- [Task data]
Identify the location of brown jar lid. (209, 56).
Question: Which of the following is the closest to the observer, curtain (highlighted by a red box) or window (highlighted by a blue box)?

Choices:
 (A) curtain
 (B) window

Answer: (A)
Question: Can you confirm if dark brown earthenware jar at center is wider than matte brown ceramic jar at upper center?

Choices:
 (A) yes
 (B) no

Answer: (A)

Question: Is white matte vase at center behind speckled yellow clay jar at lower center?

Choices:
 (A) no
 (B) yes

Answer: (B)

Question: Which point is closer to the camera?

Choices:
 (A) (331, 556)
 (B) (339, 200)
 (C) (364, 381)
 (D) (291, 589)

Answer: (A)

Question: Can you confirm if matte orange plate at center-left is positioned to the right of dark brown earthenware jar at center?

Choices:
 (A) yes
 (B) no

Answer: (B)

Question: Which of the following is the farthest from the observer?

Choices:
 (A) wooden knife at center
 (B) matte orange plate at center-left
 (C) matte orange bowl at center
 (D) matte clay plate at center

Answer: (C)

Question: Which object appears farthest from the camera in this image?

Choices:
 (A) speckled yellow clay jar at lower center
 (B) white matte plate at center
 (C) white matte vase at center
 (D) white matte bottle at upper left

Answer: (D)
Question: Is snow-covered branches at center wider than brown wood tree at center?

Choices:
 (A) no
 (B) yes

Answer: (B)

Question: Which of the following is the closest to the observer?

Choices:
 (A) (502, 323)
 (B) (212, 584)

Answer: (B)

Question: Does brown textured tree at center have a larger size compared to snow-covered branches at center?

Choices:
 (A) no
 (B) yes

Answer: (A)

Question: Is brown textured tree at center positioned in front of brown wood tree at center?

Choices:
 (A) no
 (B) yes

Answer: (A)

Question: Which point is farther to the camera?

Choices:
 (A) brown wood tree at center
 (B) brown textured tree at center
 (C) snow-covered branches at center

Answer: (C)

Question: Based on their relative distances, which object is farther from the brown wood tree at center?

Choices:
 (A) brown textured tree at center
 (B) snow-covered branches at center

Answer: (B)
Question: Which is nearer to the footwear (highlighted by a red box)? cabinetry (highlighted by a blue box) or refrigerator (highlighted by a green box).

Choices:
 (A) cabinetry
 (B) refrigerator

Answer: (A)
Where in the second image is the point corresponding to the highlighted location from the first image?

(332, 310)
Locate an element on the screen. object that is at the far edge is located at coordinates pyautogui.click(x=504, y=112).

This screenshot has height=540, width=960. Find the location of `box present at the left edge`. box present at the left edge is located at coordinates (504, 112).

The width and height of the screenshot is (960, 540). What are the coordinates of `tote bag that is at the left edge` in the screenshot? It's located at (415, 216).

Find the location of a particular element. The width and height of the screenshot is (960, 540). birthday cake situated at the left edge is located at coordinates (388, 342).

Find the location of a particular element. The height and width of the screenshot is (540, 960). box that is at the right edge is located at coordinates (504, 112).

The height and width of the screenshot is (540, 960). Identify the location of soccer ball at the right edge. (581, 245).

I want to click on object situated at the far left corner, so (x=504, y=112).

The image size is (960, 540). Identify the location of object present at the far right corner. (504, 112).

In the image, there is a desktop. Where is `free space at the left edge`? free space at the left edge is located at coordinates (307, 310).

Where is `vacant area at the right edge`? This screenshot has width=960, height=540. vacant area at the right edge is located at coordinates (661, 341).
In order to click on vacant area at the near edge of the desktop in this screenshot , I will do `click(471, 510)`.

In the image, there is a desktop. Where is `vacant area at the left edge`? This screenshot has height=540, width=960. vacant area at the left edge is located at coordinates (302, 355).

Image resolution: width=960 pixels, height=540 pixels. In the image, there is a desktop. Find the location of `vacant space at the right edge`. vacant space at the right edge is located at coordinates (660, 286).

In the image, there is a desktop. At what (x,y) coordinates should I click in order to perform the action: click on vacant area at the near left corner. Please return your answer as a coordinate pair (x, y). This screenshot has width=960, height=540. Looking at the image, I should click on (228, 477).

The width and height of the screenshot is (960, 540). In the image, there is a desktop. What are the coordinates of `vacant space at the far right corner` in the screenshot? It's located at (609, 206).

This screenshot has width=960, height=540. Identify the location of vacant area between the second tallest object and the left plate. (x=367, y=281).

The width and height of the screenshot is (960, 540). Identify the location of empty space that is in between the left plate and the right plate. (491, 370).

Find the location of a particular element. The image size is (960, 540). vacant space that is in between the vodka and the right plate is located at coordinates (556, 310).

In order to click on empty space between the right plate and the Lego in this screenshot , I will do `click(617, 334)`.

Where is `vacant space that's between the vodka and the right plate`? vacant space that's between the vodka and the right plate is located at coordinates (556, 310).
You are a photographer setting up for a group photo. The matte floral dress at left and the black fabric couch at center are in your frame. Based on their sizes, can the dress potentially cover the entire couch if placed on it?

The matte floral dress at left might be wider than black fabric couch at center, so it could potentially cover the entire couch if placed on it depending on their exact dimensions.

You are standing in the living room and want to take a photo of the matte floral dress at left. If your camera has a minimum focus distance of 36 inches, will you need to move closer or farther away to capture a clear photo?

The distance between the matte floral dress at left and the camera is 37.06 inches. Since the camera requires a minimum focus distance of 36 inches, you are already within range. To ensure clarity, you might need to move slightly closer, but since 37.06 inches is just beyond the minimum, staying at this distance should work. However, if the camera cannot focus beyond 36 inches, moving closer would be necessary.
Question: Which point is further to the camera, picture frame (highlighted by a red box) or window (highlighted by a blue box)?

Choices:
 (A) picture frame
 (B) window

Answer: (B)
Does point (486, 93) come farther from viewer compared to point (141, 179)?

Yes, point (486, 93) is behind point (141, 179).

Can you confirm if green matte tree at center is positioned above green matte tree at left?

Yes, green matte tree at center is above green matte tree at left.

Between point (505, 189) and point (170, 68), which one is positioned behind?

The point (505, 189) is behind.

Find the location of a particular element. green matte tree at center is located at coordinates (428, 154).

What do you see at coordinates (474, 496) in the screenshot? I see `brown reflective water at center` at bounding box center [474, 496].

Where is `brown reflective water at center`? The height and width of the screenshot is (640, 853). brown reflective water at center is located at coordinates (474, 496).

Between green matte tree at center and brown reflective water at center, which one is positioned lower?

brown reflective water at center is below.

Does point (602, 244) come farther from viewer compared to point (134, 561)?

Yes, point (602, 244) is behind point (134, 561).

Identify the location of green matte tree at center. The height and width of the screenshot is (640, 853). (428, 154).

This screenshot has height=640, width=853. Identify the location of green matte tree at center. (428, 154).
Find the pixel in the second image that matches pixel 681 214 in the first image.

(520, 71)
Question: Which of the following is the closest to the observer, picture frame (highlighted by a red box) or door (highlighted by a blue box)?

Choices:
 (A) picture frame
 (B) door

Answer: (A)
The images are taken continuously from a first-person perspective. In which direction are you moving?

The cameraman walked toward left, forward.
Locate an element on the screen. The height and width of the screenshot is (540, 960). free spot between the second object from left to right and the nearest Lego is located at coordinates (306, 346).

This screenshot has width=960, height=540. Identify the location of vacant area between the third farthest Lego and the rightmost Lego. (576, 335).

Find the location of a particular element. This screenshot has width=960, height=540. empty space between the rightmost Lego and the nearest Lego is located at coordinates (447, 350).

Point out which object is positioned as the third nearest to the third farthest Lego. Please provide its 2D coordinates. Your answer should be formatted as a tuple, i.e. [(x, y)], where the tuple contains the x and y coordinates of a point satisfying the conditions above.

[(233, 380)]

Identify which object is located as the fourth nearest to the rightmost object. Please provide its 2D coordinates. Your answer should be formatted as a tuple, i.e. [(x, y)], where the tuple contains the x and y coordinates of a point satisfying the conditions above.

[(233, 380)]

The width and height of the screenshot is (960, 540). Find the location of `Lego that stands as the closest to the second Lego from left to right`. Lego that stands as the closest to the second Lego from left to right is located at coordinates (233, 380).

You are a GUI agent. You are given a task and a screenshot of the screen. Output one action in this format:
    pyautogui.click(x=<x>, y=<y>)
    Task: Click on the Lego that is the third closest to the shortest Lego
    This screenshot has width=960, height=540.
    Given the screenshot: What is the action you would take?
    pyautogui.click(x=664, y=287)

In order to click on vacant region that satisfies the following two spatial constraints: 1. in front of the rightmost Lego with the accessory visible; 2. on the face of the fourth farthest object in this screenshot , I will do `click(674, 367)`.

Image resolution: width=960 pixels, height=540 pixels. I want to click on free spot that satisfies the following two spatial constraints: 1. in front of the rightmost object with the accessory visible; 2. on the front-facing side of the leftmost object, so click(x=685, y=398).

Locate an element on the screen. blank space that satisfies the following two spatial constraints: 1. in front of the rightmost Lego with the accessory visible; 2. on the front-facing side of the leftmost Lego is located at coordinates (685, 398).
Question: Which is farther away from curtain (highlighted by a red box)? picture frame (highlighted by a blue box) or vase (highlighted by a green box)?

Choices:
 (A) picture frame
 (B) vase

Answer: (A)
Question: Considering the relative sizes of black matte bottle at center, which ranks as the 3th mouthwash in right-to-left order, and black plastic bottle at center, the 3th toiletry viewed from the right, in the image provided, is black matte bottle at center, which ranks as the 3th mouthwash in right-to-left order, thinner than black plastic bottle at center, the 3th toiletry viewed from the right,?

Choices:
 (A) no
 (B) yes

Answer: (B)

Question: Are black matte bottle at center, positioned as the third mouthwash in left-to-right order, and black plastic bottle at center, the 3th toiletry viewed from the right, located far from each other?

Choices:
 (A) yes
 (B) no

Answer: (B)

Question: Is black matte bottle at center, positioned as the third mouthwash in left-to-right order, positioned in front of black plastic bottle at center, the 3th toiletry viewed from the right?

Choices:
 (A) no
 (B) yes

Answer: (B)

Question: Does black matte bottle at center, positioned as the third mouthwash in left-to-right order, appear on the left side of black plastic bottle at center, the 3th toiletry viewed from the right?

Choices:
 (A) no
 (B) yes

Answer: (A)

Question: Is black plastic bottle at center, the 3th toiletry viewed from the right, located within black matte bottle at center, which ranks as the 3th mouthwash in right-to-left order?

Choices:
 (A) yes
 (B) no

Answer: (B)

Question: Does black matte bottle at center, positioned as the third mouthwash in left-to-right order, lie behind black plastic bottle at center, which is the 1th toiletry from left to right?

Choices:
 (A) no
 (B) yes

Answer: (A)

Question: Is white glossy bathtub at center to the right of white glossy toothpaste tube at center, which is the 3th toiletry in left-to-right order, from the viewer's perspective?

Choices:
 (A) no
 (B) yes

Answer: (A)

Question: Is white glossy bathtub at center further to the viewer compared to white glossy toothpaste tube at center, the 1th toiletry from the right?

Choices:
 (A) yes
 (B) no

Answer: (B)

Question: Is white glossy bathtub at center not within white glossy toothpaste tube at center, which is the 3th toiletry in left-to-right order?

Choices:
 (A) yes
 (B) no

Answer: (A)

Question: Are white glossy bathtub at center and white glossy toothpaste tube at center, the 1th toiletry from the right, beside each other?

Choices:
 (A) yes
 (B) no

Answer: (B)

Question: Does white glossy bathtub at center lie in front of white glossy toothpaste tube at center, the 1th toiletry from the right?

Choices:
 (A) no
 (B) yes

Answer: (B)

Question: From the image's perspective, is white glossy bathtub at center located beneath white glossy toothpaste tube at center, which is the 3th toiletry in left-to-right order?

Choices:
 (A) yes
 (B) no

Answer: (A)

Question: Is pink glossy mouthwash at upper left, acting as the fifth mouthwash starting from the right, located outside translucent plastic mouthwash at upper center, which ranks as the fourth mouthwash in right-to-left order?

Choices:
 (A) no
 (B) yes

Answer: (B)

- [Aim]
Copy out the lines above, from the very first one through the line that contains "Question: Can you confirm if dark", including both of those lines.

- [Response to this exercise]
Identify the location of brown jar lid. (209, 56).
Question: Which of the following is the closest to the observer, curtain (highlighted by a red box) or window (highlighted by a blue box)?

Choices:
 (A) curtain
 (B) window

Answer: (A)
Question: Can you confirm if dark brown earthenware jar at center is wider than matte brown ceramic jar at upper center?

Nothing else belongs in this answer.